Exercise directions:
How many lines of the records below contain the word "purple"? Answer with the number alone.

The data:
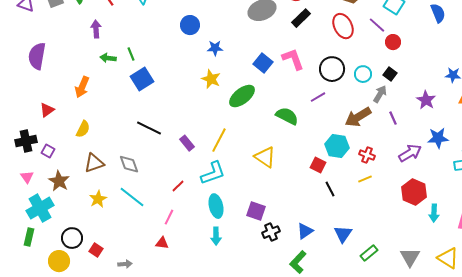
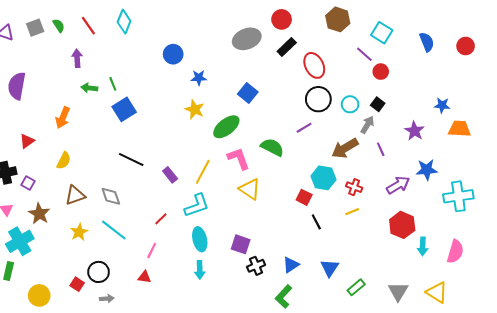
red ellipse: (343, 26) -> (314, 65), moved
pink L-shape: (293, 59) -> (239, 158), moved
black circle: (72, 238) -> (99, 272), moved

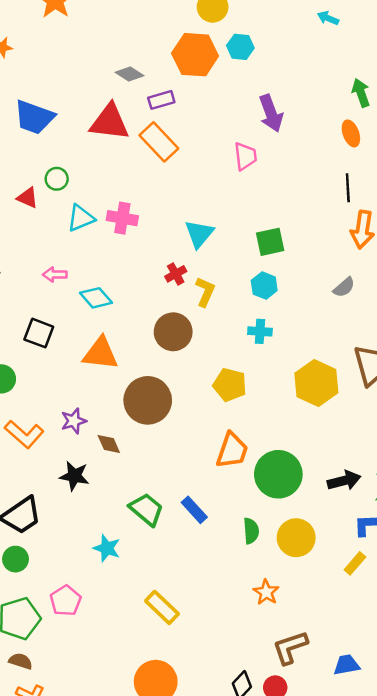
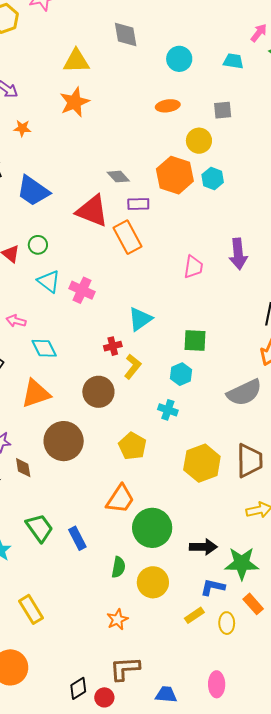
purple arrow: (271, 113) -> (238, 254), moved
cyan triangle: (81, 218) -> (49, 281), turned 45
gray semicircle: (344, 287) -> (244, 393), size x1.8
orange triangle: (100, 353) -> (36, 394), turned -40

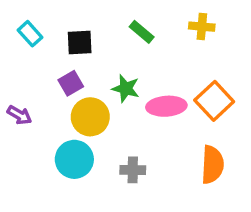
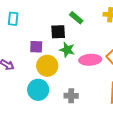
cyan rectangle: (30, 34) -> (13, 19), turned 48
black square: (80, 42) -> (58, 32), moved
purple square: (71, 83) -> (36, 47), turned 32

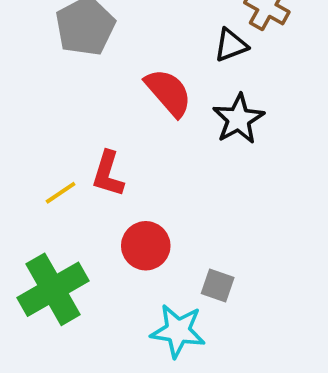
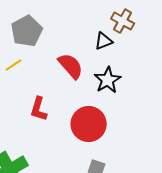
yellow line: (61, 193) -> (14, 65), moved
red circle: (146, 246) -> (89, 124), moved, size x1.4

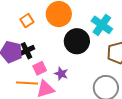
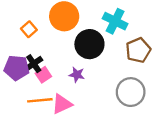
pink square: (40, 68) -> (43, 75), moved
purple star: (61, 74) -> (77, 75), moved

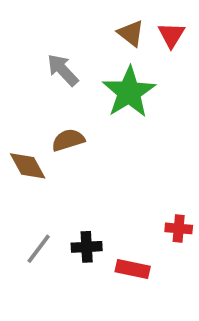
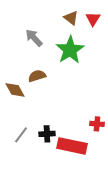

Written response:
3